Select each row below that contains the word "Pinpoint" and copy it out. Case counts.

════════════════

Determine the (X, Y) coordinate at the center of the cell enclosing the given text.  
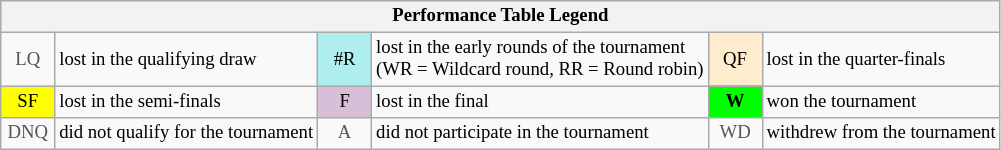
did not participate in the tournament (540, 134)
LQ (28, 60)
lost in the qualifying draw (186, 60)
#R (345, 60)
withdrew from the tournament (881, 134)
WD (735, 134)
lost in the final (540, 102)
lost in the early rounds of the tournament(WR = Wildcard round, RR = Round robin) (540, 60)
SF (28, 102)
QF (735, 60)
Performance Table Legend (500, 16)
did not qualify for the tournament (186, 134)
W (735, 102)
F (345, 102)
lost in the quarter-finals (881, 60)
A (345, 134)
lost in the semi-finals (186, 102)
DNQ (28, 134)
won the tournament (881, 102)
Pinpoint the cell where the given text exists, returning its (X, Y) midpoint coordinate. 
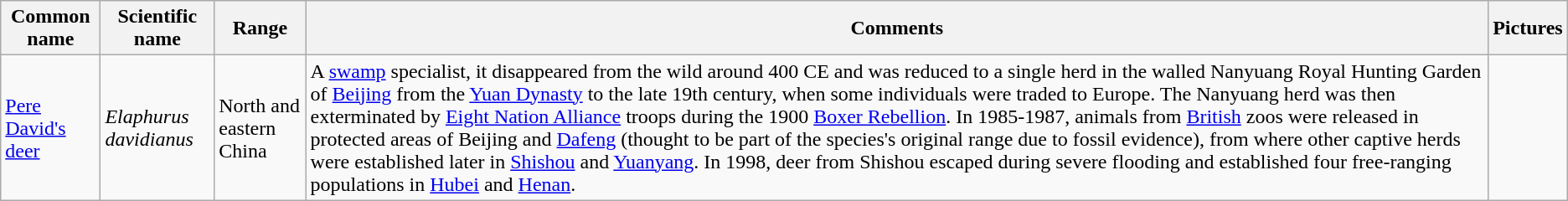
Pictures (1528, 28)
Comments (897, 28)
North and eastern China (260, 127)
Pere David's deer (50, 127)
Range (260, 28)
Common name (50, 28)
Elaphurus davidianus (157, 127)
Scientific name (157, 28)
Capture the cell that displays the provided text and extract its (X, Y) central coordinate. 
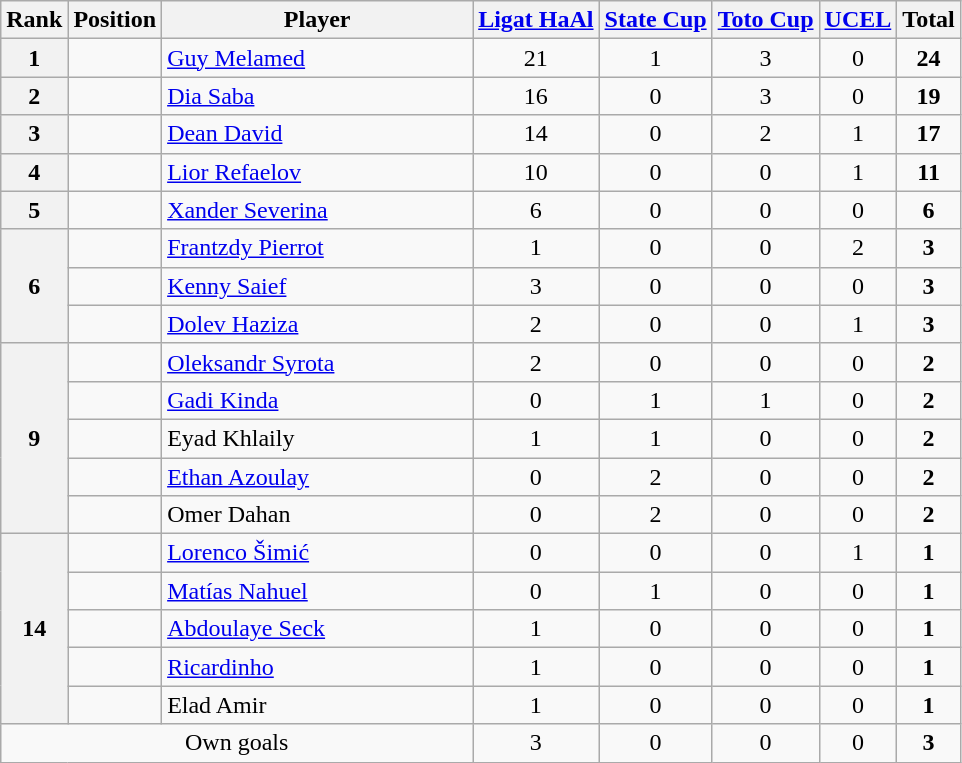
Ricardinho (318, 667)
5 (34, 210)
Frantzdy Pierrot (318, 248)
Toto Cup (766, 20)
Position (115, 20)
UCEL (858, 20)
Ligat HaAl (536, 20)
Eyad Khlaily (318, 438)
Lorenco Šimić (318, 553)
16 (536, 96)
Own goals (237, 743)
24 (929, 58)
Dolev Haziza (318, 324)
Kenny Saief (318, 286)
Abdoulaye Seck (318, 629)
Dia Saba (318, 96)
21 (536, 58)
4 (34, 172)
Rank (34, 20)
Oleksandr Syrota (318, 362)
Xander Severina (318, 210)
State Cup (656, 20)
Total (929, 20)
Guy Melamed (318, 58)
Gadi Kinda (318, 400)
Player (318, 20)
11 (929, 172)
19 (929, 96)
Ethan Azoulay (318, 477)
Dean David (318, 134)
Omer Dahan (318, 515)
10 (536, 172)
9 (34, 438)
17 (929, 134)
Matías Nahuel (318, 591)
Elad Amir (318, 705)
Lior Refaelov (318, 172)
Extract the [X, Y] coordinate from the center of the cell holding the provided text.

════════════════

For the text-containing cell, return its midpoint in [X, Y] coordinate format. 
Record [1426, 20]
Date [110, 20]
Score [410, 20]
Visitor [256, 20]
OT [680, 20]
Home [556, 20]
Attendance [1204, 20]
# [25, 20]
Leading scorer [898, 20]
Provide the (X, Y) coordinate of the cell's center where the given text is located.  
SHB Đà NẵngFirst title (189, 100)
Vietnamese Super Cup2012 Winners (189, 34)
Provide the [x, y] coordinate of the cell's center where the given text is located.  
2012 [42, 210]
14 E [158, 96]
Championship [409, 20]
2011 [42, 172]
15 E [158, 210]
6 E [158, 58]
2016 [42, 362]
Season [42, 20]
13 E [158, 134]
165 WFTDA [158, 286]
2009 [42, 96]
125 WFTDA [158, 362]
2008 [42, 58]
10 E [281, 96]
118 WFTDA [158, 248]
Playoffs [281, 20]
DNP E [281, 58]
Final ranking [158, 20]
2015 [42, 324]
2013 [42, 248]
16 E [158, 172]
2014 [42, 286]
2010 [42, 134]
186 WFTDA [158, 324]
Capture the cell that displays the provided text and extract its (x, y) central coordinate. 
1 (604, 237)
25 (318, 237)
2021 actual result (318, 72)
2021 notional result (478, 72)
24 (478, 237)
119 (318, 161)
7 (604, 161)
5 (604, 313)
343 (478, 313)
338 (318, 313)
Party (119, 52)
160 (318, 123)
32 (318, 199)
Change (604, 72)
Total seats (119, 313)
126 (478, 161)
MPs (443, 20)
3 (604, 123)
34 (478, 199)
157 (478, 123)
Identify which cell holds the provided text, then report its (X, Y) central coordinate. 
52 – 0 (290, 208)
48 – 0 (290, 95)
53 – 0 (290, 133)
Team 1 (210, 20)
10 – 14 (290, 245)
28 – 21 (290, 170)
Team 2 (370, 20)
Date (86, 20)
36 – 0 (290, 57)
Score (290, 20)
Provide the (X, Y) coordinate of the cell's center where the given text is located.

════════════════

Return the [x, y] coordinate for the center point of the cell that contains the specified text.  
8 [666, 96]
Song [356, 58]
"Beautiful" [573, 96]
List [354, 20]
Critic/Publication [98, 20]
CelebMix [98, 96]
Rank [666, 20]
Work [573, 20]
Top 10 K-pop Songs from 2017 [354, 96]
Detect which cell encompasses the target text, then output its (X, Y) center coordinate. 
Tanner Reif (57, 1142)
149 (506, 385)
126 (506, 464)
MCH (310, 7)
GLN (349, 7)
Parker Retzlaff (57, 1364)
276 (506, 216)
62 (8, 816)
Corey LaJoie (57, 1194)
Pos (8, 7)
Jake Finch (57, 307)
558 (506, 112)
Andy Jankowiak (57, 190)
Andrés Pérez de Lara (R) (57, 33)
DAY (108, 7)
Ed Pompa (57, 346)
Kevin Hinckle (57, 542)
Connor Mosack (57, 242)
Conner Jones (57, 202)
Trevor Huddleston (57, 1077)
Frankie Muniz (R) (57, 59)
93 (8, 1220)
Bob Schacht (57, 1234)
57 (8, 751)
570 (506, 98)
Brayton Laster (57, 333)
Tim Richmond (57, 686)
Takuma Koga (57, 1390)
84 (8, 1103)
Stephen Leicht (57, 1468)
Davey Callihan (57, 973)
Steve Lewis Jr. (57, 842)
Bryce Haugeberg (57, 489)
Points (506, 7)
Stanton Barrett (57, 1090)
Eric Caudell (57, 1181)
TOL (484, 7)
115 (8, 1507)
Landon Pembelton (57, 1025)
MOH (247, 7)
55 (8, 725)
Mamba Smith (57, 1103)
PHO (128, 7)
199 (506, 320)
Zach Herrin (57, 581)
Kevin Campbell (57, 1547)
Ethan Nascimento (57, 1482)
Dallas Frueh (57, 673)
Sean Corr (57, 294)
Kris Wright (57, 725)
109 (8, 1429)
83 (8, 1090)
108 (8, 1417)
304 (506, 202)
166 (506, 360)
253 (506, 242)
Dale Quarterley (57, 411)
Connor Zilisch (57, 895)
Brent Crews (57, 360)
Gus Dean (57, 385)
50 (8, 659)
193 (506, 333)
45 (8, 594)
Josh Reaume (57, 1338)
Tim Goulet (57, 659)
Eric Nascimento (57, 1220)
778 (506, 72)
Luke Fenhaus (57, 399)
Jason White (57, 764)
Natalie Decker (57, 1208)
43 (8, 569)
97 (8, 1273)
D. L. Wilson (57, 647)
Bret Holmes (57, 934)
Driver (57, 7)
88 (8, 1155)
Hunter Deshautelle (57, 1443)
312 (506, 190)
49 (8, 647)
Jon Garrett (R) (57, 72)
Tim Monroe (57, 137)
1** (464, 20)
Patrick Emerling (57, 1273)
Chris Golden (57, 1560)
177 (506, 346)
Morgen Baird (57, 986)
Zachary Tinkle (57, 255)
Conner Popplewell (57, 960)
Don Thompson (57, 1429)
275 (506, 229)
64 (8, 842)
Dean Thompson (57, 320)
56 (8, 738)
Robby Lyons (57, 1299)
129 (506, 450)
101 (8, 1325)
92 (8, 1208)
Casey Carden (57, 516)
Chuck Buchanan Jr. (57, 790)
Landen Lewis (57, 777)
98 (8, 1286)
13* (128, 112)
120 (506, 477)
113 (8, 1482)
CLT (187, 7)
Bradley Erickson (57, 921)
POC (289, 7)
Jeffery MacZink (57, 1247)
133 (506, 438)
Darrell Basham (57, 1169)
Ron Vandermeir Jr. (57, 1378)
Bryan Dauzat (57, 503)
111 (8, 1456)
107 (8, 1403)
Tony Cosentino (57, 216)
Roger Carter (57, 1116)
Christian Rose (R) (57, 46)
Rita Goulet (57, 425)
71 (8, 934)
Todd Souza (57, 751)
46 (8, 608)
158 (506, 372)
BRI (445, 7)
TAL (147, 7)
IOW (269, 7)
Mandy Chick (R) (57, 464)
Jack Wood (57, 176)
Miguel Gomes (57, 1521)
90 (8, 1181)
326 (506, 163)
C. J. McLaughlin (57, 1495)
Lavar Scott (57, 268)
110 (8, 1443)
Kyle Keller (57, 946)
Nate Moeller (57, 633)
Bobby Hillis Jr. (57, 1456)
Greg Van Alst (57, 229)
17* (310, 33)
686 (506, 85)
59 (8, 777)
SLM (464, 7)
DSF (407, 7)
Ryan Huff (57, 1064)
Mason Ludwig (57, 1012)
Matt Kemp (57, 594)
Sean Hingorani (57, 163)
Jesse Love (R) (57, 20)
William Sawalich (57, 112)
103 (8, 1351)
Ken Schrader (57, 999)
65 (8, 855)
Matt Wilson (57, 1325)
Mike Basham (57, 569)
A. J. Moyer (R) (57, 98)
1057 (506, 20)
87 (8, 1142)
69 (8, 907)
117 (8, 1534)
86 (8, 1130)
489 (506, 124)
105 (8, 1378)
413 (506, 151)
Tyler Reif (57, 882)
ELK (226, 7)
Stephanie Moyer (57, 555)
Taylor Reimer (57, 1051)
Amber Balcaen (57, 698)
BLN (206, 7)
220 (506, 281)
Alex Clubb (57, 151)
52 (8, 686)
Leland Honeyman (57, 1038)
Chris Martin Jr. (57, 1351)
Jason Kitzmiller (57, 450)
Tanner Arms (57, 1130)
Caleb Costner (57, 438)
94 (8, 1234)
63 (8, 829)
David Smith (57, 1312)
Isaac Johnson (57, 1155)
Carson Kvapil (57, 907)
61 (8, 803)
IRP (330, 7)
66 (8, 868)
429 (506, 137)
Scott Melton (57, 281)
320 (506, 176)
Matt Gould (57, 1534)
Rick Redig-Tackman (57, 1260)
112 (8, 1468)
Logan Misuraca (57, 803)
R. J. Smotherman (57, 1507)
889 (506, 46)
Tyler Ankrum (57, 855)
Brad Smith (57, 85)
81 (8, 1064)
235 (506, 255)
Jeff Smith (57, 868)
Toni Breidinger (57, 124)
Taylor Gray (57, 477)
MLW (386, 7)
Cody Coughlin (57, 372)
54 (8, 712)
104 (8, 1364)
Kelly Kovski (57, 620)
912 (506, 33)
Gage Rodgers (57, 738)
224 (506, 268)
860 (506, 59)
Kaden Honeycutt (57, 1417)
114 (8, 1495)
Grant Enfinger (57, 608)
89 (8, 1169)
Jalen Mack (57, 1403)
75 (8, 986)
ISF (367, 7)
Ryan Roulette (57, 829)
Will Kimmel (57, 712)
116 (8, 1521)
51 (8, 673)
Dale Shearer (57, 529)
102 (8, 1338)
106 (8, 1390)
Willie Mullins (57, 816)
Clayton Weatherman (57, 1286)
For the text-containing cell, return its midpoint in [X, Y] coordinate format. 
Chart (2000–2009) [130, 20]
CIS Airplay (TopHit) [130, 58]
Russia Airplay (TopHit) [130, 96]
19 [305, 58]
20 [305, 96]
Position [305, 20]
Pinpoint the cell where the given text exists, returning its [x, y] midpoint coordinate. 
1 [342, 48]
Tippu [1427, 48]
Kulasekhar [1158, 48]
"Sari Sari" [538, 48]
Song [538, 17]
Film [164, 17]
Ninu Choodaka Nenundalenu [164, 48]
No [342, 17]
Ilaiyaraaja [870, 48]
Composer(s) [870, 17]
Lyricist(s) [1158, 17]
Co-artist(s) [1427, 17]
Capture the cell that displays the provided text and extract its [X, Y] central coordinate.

════════════════

RESULT FOR THIS EXERCISE:
Pinpoint the cell where the given text exists, returning its (X, Y) midpoint coordinate. 
Pinpoint the cell where the given text exists, returning its [x, y] midpoint coordinate. 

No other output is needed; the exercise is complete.